▶ _TASK INPUT_
────

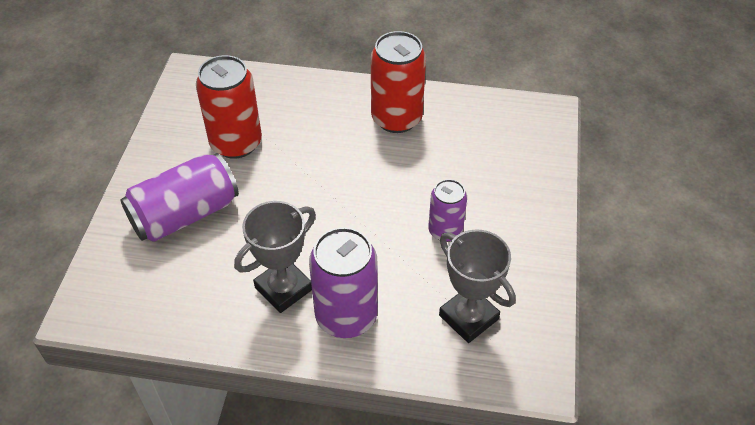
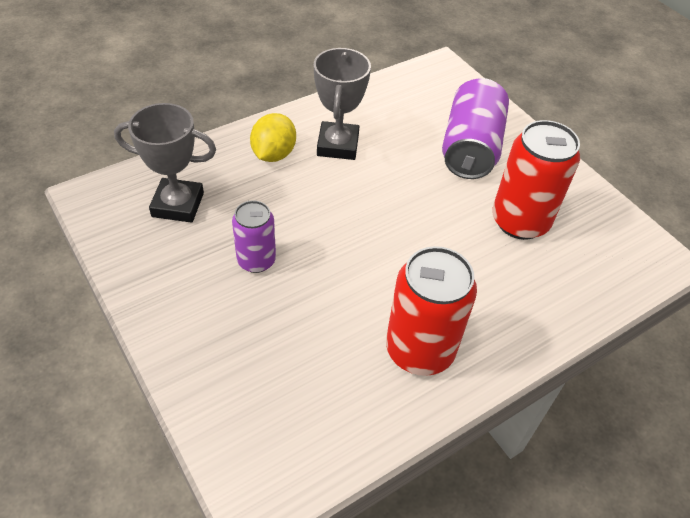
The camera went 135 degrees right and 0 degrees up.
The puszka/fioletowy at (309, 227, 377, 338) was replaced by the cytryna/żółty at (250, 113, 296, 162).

────

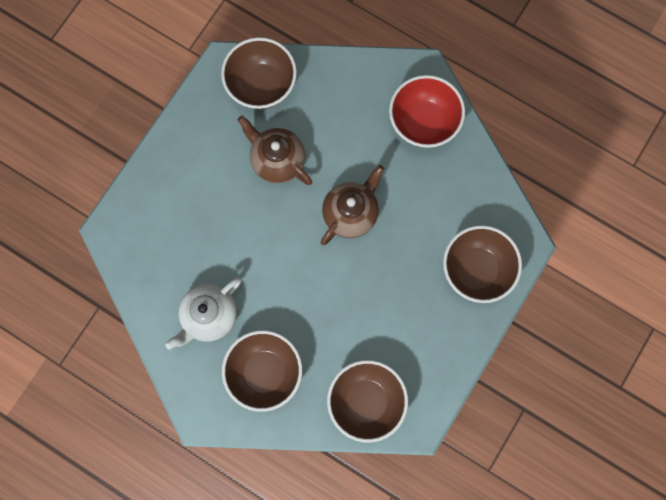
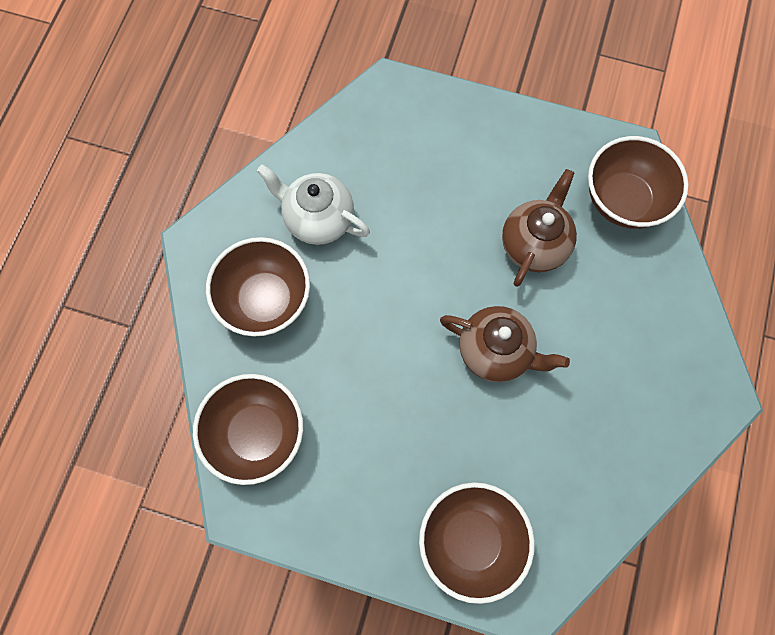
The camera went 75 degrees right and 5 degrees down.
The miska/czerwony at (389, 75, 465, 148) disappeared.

────

▶ _WHAT YOU SHOULD DO_
Using the records above, write out exactly the lines between the one holding "The camera went 135" and the one holding "The puszka/fioletowy at", inclusive; leave everything else out.

▶ _COMPLETED EXERCISE_
The camera went 135 degrees right and 0 degrees up.
The puszka/fioletowy at (309, 227, 377, 338) was replaced by the cytryna/żółty at (250, 113, 296, 162).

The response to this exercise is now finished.